■ Exercise instructions
Scan the listing for "size" and copy out each line that has it.

■ The data
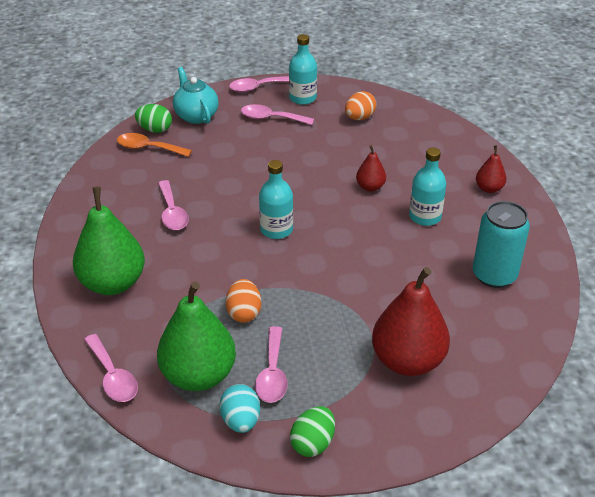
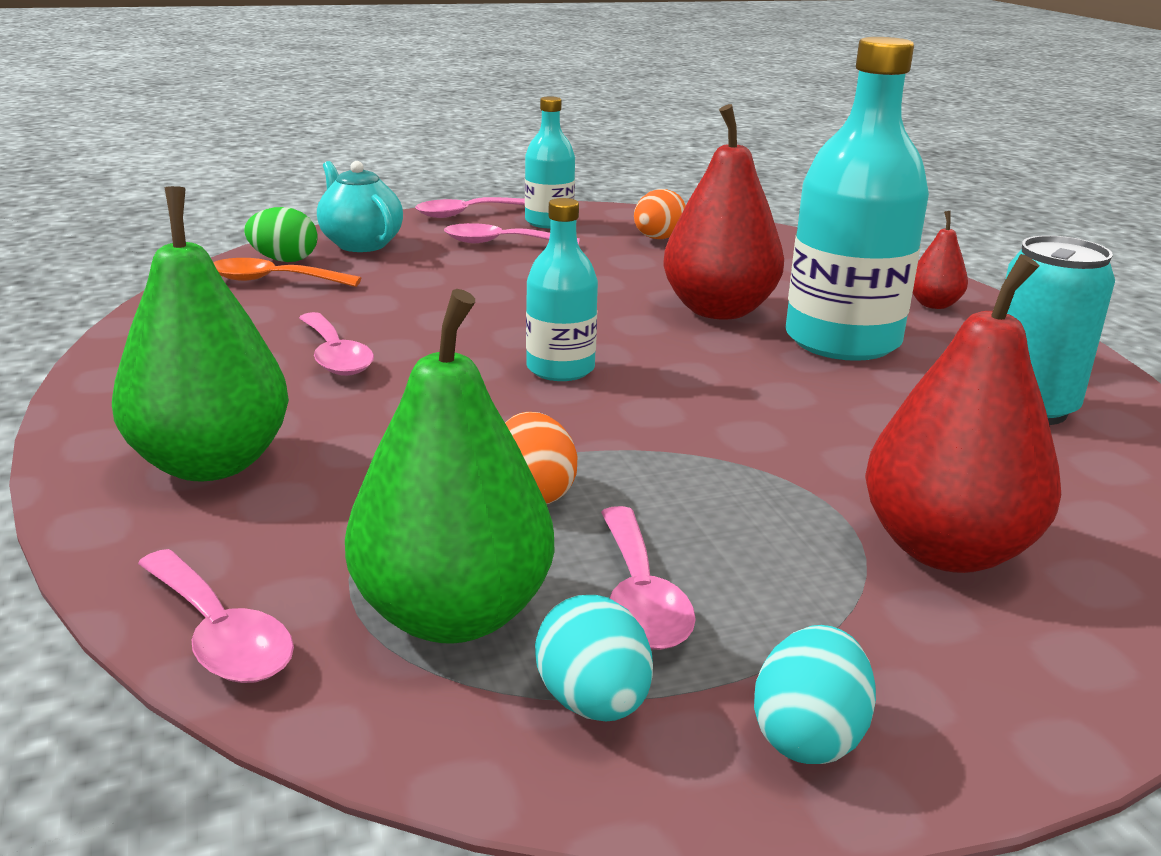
camera: 10 degrees left, 15 degrees down
(313, 443) = (808, 736): green egg -> turquoise egg
(370, 187) = (718, 310): red pear -> red pear, size x2.05
(425, 216) = (842, 341): turquoise bottle -> turquoise bottle, size x1.81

■ Completed exercise
(370, 187) = (718, 310): red pear -> red pear, size x2.05
(425, 216) = (842, 341): turquoise bottle -> turquoise bottle, size x1.81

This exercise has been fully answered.